> _TASK PROMPT_
For this exercise, output the line containing "Detect all objects" and every line after it through the end of the records, exactly, and no other line.

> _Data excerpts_
* * * * * * * * *

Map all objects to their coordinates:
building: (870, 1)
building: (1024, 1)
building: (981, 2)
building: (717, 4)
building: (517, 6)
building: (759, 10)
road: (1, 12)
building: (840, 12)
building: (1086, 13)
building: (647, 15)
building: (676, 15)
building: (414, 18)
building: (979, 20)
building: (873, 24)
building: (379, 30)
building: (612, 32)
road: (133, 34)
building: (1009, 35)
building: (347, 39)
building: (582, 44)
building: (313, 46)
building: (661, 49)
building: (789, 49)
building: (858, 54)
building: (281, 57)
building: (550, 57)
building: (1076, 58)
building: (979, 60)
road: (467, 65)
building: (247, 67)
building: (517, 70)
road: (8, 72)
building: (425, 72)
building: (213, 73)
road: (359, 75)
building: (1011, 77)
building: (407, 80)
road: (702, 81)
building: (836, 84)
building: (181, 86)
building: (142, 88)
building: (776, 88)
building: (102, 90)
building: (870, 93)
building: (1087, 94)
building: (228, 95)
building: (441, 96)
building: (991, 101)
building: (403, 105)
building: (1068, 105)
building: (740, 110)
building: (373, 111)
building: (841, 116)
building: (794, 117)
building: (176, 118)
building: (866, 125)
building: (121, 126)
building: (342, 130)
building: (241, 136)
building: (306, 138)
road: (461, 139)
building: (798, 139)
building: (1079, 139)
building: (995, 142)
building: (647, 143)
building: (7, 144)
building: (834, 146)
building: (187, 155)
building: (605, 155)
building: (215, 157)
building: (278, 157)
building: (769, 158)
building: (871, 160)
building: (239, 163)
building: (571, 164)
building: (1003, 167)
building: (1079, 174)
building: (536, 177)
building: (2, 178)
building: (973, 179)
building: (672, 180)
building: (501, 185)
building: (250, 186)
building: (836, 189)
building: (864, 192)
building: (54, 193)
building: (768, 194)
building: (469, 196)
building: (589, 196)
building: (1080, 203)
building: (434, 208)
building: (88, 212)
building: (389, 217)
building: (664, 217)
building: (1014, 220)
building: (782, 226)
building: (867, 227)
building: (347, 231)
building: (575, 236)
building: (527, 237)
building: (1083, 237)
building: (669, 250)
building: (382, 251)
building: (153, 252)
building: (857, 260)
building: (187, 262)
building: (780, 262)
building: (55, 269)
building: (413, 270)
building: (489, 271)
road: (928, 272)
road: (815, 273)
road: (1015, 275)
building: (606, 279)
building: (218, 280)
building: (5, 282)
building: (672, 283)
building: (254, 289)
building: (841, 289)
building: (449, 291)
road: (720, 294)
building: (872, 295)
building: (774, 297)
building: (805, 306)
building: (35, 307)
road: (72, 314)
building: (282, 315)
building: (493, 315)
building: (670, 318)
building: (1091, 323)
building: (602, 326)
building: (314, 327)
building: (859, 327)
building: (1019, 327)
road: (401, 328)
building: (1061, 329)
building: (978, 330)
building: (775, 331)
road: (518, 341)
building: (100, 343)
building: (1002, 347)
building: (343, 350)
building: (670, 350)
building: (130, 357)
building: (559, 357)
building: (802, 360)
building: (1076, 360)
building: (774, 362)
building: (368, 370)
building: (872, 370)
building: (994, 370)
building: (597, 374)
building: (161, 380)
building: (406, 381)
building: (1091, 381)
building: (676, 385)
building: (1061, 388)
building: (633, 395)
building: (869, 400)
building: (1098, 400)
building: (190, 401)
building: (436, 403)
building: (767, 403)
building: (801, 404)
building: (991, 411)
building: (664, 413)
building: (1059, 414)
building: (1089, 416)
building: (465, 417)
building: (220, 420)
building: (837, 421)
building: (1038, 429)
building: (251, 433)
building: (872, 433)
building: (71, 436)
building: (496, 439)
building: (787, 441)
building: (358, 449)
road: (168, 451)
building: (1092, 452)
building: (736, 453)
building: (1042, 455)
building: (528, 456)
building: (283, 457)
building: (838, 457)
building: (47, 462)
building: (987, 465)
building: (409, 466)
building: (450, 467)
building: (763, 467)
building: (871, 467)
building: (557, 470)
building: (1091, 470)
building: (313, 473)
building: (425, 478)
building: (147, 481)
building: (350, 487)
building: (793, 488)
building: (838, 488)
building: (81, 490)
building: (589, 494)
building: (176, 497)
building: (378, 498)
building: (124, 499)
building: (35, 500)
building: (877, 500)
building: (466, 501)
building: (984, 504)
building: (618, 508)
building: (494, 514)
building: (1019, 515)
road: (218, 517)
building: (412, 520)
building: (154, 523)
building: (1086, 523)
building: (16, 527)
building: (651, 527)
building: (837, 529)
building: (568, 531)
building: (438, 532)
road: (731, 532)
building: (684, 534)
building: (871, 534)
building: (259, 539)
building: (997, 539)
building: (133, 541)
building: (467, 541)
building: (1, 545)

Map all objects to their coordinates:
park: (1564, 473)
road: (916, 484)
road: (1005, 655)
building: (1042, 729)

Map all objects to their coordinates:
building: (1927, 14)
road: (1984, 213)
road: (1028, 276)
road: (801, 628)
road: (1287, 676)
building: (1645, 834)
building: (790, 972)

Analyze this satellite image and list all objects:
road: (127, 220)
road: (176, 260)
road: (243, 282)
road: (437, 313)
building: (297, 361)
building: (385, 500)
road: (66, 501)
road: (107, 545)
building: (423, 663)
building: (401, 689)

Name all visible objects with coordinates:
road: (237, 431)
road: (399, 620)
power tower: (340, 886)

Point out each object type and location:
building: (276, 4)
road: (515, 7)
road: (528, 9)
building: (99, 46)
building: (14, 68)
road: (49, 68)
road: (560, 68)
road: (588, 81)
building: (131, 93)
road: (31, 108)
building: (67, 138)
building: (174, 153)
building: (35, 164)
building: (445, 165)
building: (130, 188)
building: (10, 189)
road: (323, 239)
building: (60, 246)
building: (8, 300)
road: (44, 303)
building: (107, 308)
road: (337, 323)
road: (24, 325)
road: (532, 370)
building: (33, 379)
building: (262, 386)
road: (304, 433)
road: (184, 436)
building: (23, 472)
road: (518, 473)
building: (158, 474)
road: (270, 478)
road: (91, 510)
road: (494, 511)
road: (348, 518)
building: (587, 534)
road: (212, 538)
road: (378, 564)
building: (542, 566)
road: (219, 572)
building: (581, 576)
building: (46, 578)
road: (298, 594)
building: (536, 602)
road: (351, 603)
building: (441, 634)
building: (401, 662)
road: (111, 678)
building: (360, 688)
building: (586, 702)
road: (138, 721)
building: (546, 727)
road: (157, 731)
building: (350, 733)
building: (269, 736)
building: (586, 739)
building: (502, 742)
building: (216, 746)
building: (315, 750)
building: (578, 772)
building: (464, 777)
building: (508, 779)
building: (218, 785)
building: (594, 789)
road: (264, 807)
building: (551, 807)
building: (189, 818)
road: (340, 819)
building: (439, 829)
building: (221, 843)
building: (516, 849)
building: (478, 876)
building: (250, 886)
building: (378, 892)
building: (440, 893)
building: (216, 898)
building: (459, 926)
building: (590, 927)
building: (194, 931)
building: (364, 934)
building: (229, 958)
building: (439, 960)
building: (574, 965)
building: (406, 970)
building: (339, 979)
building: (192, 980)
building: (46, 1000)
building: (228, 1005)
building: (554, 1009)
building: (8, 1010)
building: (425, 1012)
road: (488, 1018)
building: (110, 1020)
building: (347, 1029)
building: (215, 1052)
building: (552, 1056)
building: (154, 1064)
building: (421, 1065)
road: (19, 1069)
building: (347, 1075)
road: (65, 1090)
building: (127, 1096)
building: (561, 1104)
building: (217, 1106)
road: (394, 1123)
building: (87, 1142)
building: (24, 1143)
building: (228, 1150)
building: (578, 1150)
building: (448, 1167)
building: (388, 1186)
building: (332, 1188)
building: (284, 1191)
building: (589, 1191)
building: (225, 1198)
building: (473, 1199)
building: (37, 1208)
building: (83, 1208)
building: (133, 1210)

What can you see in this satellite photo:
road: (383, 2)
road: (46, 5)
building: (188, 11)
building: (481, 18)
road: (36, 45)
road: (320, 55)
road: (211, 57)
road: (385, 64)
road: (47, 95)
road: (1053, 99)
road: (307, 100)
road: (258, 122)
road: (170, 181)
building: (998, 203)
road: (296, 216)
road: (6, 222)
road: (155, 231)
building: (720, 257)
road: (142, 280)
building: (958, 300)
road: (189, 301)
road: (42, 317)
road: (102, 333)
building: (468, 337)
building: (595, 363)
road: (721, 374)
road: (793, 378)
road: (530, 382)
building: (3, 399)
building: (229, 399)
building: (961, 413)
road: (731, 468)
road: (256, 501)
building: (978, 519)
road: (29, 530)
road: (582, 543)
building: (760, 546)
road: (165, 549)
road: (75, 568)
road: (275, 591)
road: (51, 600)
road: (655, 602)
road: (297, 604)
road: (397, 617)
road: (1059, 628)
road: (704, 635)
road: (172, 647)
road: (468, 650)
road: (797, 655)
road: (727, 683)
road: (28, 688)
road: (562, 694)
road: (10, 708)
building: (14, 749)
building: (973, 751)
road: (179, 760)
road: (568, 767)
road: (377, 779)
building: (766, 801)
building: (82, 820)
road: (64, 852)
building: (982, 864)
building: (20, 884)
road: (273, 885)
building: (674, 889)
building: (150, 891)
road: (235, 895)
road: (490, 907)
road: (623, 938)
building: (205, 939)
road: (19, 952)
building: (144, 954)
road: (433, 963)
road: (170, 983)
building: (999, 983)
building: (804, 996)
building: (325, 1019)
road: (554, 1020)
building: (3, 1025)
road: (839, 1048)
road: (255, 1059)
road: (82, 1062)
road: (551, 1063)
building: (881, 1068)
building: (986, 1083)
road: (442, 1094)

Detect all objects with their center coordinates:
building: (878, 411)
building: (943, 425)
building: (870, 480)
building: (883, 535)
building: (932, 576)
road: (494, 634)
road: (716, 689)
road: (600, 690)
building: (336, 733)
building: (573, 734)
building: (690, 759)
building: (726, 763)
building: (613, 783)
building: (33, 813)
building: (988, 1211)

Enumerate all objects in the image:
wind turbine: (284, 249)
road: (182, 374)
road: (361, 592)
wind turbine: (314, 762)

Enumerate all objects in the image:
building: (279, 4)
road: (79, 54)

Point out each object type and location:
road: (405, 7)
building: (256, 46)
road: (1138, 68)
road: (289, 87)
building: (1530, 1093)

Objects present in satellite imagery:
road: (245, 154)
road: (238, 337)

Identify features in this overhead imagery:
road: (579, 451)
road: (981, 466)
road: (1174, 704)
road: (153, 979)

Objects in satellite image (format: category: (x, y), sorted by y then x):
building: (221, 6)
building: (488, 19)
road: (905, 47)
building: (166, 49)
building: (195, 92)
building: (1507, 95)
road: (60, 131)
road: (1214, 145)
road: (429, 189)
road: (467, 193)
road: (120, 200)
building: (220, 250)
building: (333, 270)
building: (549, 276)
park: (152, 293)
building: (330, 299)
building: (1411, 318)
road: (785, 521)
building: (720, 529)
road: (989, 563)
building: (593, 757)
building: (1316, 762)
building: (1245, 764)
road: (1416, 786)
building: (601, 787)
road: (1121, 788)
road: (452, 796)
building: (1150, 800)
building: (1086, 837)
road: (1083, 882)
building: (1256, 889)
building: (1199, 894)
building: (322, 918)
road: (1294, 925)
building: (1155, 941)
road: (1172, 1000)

* * * * * * * * *

> _RESPONSE AREA_
Detect all objects with their center coordinates:
building: (878, 411)
building: (943, 425)
building: (870, 480)
building: (883, 535)
building: (932, 576)
road: (494, 634)
road: (716, 689)
road: (600, 690)
building: (336, 733)
building: (573, 734)
building: (690, 759)
building: (726, 763)
building: (613, 783)
building: (33, 813)
building: (988, 1211)

Enumerate all objects in the image:
wind turbine: (284, 249)
road: (182, 374)
road: (361, 592)
wind turbine: (314, 762)

Enumerate all objects in the image:
building: (279, 4)
road: (79, 54)

Point out each object type and location:
road: (405, 7)
building: (256, 46)
road: (1138, 68)
road: (289, 87)
building: (1530, 1093)

Objects present in satellite imagery:
road: (245, 154)
road: (238, 337)

Identify features in this overhead imagery:
road: (579, 451)
road: (981, 466)
road: (1174, 704)
road: (153, 979)

Objects in satellite image (format: category: (x, y), sorted by y then x):
building: (221, 6)
building: (488, 19)
road: (905, 47)
building: (166, 49)
building: (195, 92)
building: (1507, 95)
road: (60, 131)
road: (1214, 145)
road: (429, 189)
road: (467, 193)
road: (120, 200)
building: (220, 250)
building: (333, 270)
building: (549, 276)
park: (152, 293)
building: (330, 299)
building: (1411, 318)
road: (785, 521)
building: (720, 529)
road: (989, 563)
building: (593, 757)
building: (1316, 762)
building: (1245, 764)
road: (1416, 786)
building: (601, 787)
road: (1121, 788)
road: (452, 796)
building: (1150, 800)
building: (1086, 837)
road: (1083, 882)
building: (1256, 889)
building: (1199, 894)
building: (322, 918)
road: (1294, 925)
building: (1155, 941)
road: (1172, 1000)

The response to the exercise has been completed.